Where "cross" occurs in a line of the entries below, copy that line.
**** Dataset excerpts
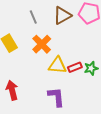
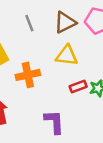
orange cross: (42, 44) -> (28, 75), moved, turned 30
yellow triangle: (57, 65) -> (67, 55), moved

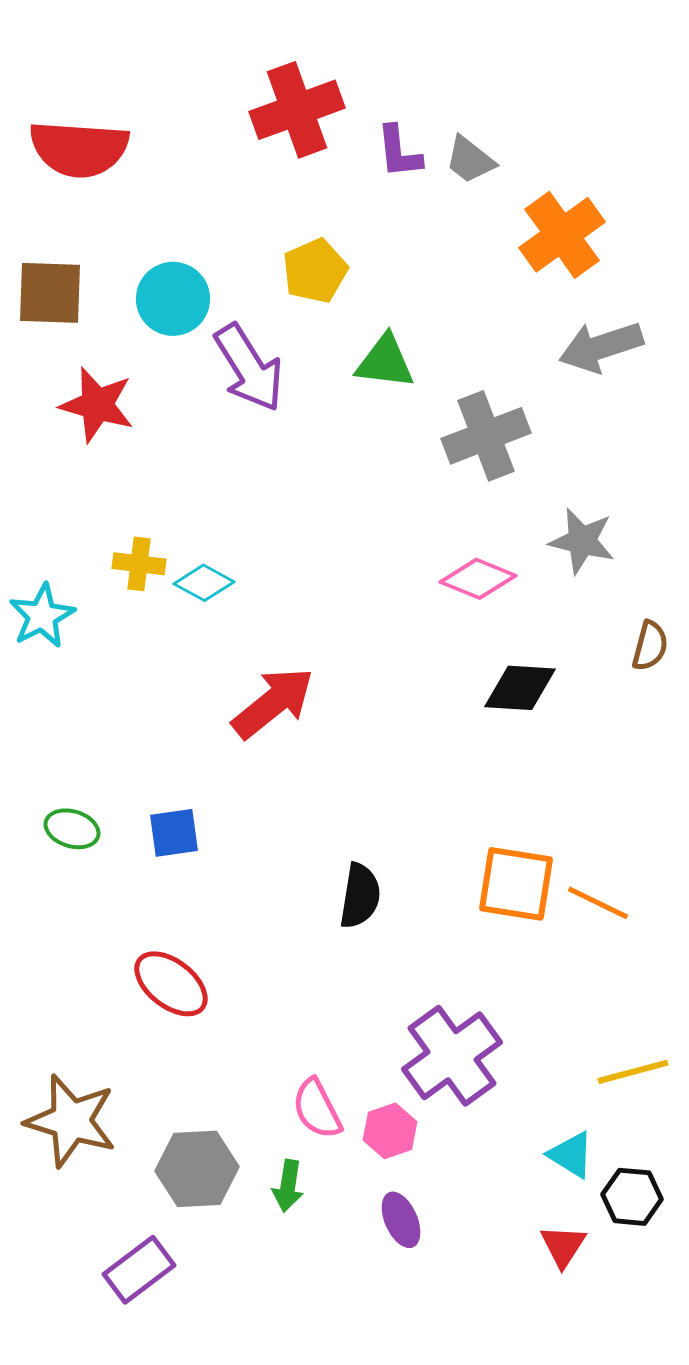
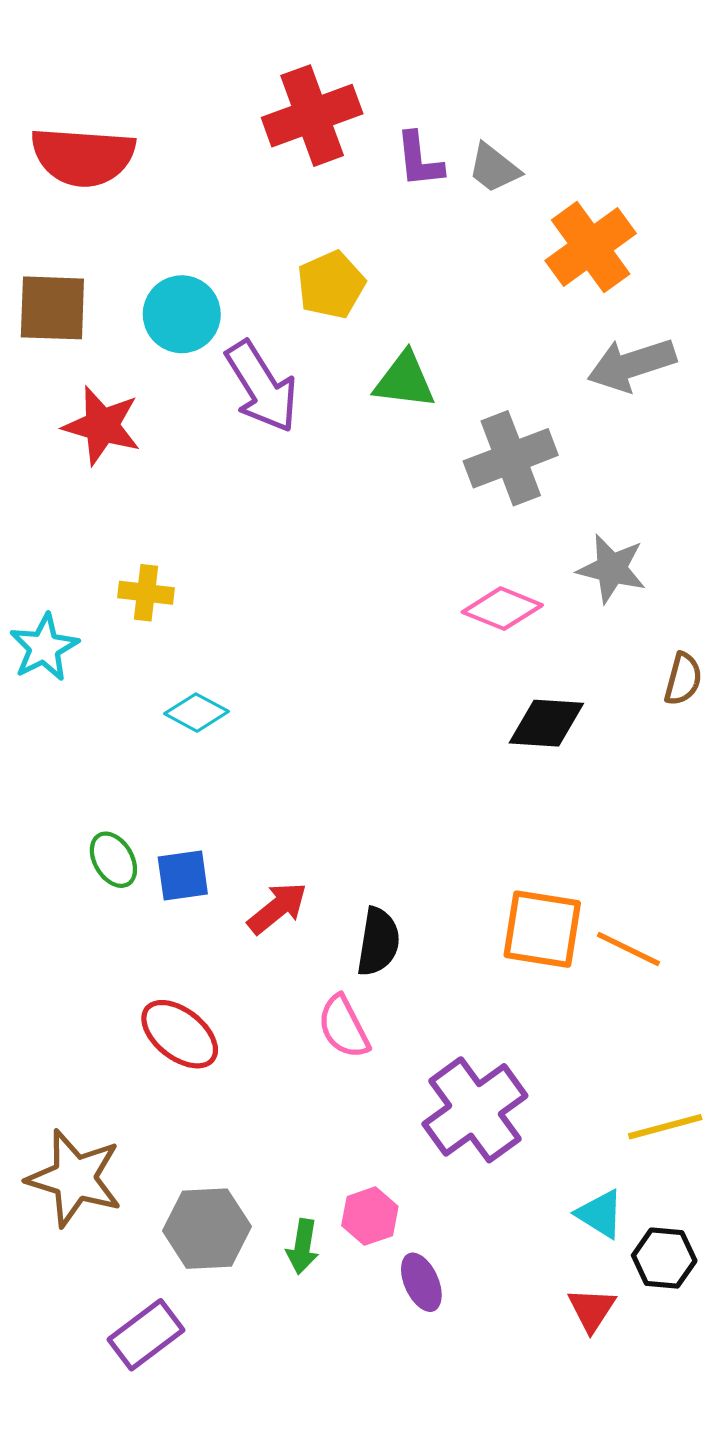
cyan diamond: (204, 583) -> (196, 713), moved
red arrow: (273, 703) -> (277, 908), moved, size x0.7
green ellipse: (72, 829) -> (113, 860), moved, turned 42
pink semicircle: (317, 1109) -> (344, 1027), moved
pink hexagon: (390, 1131) -> (370, 1216), moved

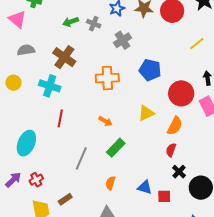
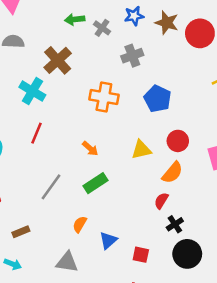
red circle: (181, 93) -> (178, 141), moved, size x0.7
black cross: (179, 172) -> (175, 224), moved
blue triangle: (145, 187) -> (108, 240), moved, turned 49

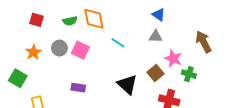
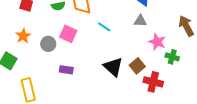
********
- _Output for this exercise_:
orange cross: (42, 44) -> (28, 75), moved, turned 30
black cross: (179, 172) -> (175, 224), moved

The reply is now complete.